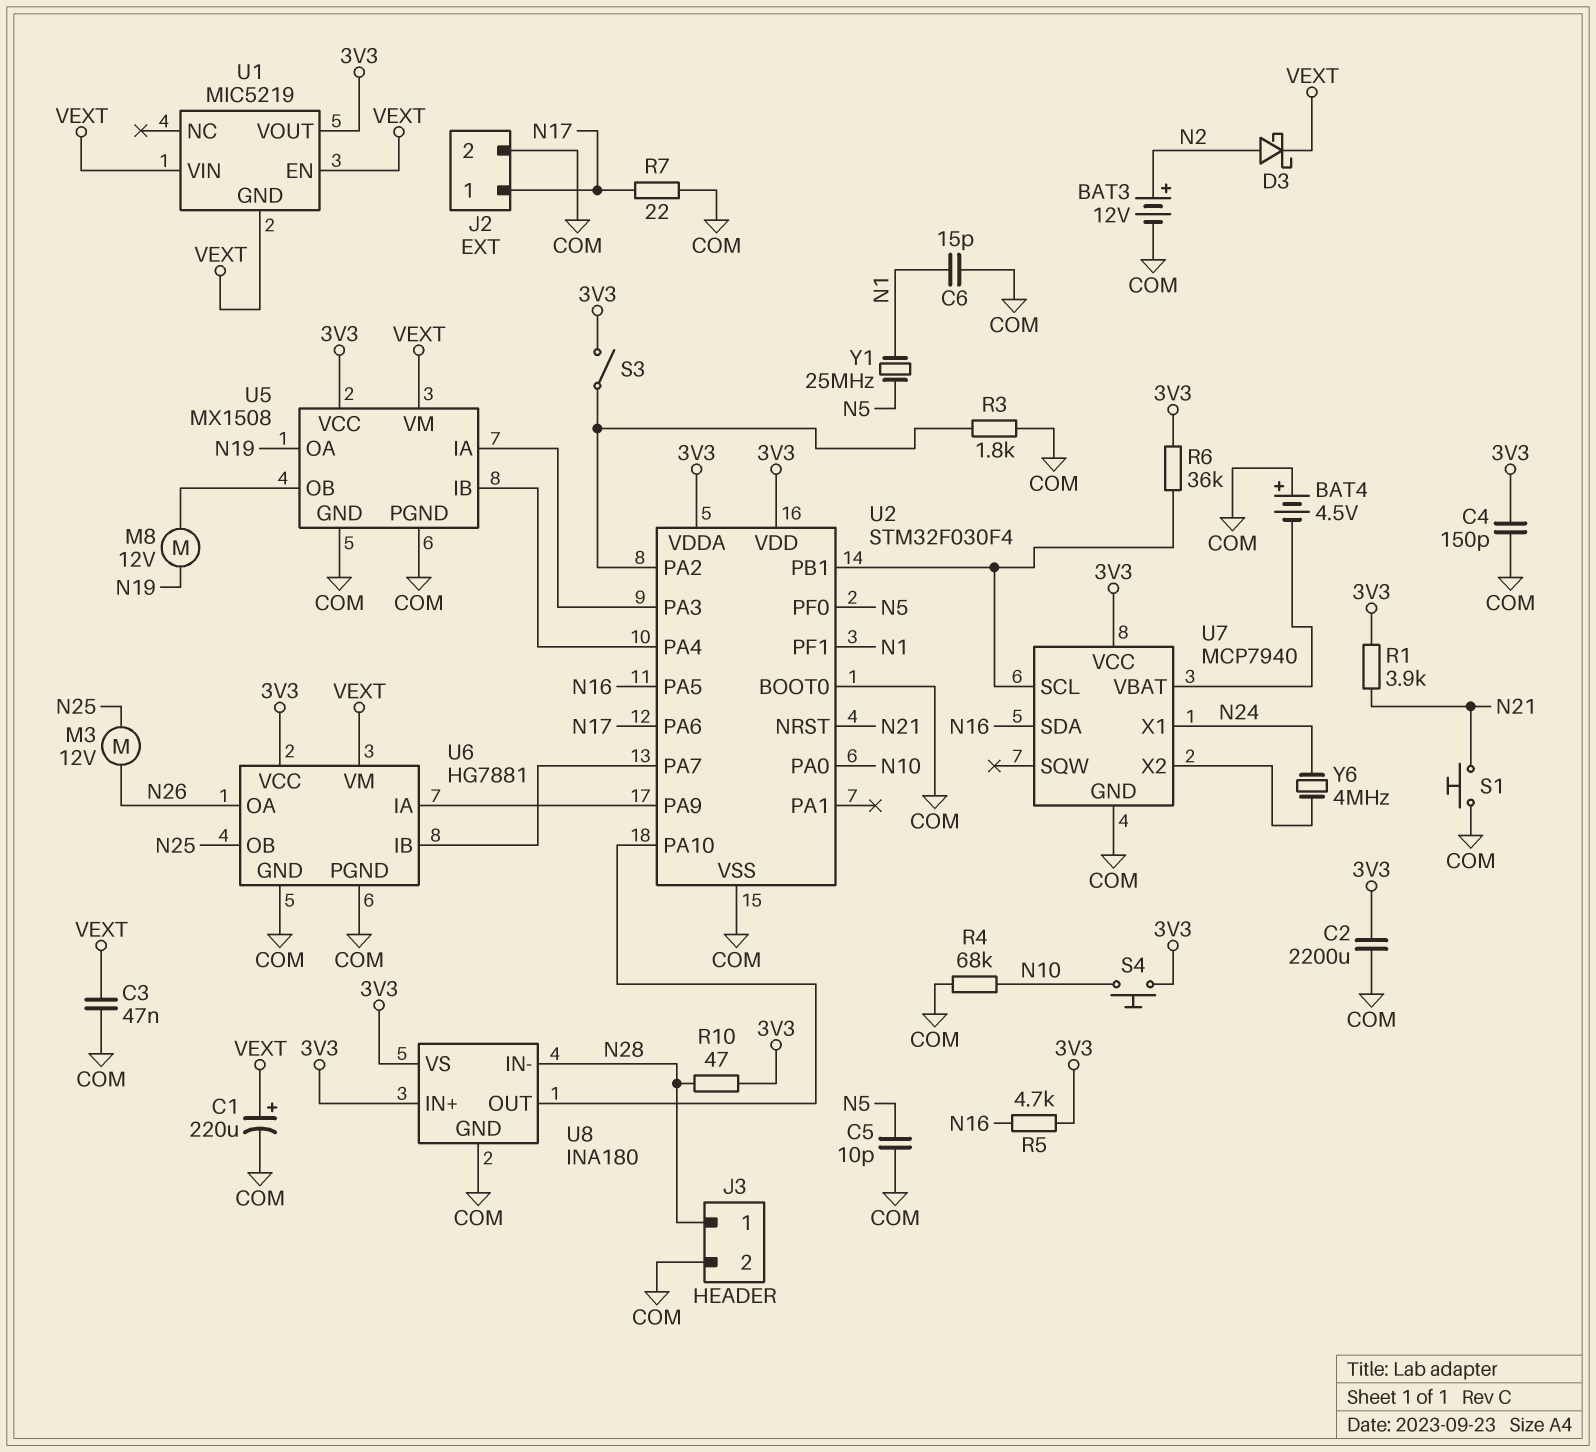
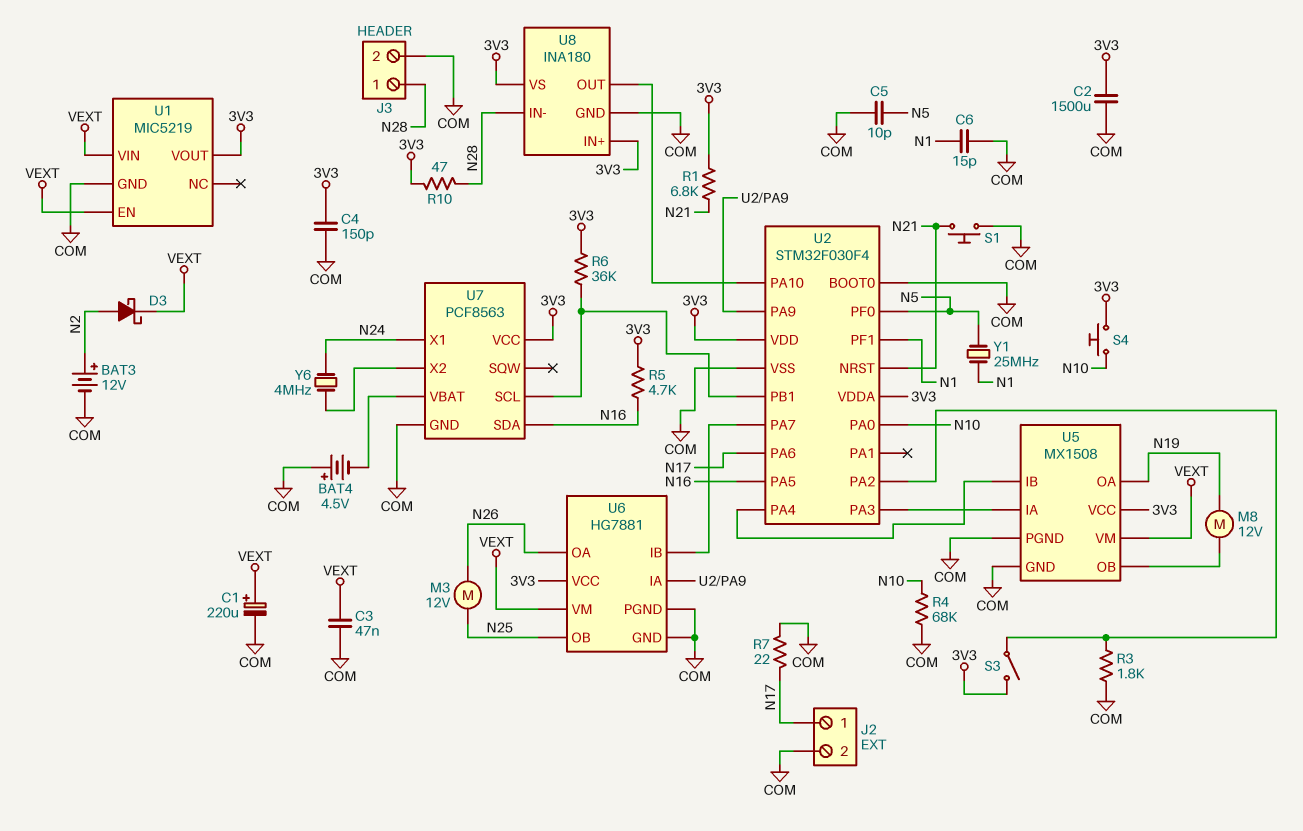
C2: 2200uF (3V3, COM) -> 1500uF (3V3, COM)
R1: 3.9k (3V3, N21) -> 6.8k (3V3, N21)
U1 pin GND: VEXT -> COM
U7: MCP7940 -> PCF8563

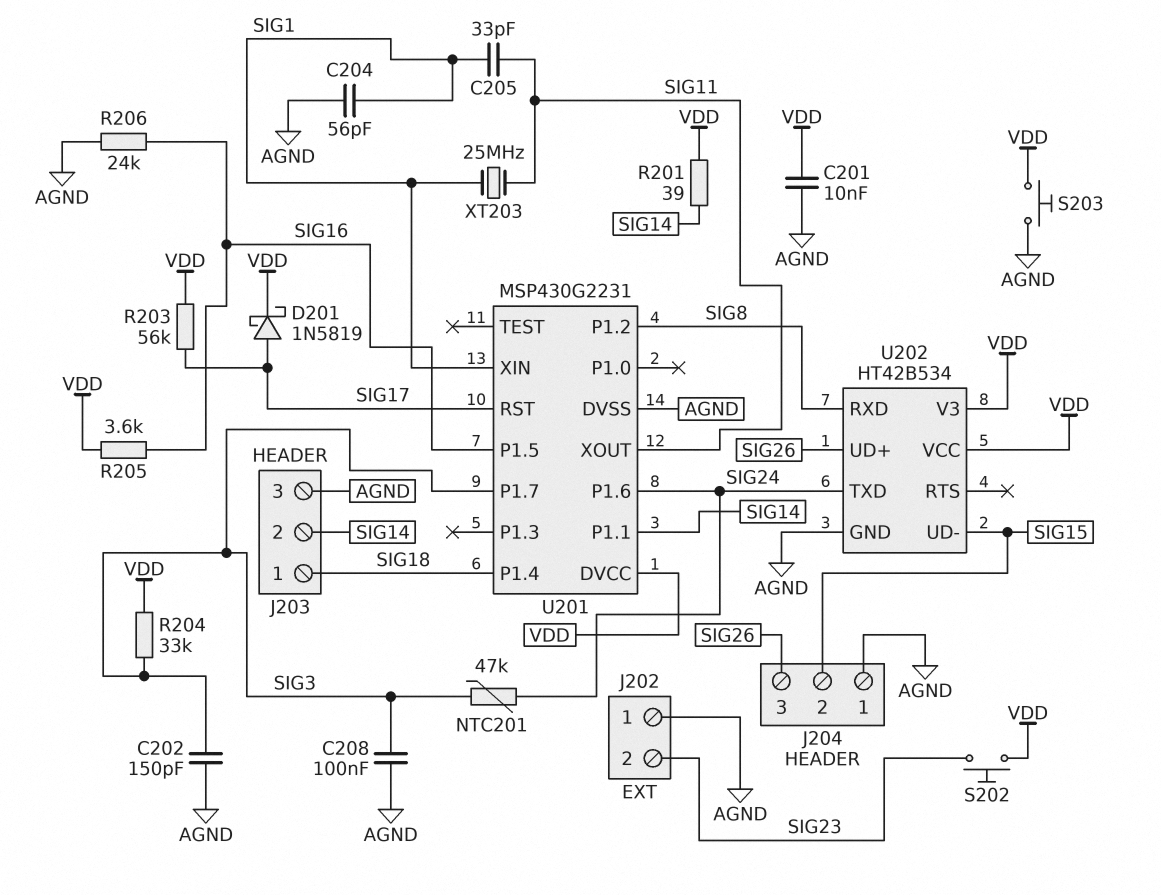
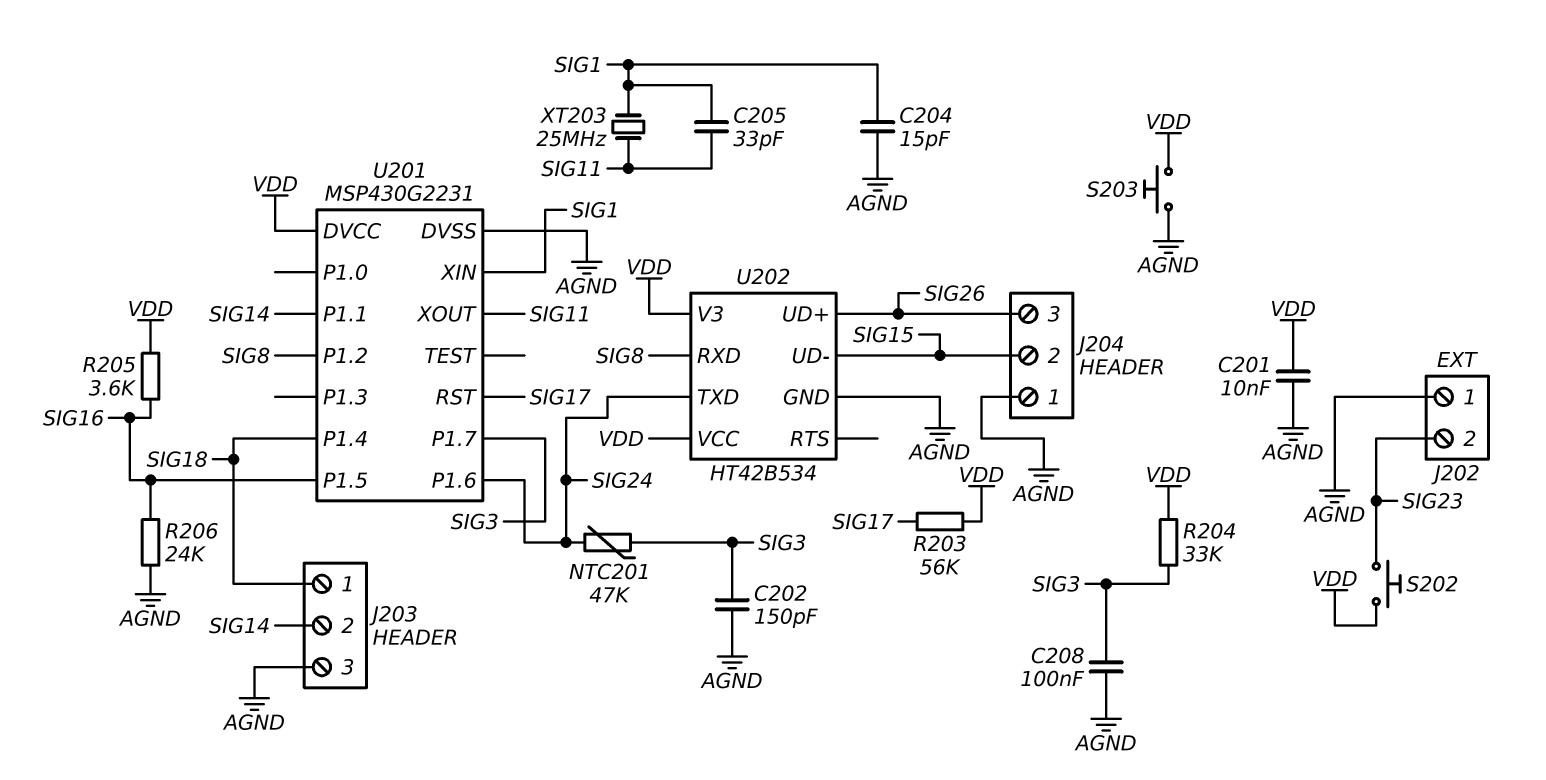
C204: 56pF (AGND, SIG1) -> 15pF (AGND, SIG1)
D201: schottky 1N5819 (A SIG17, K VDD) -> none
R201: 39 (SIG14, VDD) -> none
________________________
## GOAL OF THE EXERCISE
No pictures belong in the copy; output every record exactly.

## ANSWER SPACE
C2: 2200uF (3V3, COM) -> 1500uF (3V3, COM)
R1: 3.9k (3V3, N21) -> 6.8k (3V3, N21)
U1 pin GND: VEXT -> COM
U7: MCP7940 -> PCF8563

C204: 56pF (AGND, SIG1) -> 15pF (AGND, SIG1)
D201: schottky 1N5819 (A SIG17, K VDD) -> none
R201: 39 (SIG14, VDD) -> none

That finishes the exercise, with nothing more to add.